What to work on.
Produce an exact copy of all the records.

Given data.
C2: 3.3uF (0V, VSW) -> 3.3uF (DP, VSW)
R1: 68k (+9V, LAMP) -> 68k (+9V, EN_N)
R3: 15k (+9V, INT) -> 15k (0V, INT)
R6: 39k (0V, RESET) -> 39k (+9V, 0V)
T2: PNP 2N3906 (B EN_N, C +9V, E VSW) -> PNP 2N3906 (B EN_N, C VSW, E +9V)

Result.
C2: 3.3uF (0V, VSW) -> 3.3uF (DP, VSW)
R1: 68k (+9V, LAMP) -> 68k (+9V, EN_N)
R3: 15k (+9V, INT) -> 15k (0V, INT)
R6: 39k (0V, RESET) -> 39k (+9V, 0V)
T2: PNP 2N3906 (B EN_N, C +9V, E VSW) -> PNP 2N3906 (B EN_N, C VSW, E +9V)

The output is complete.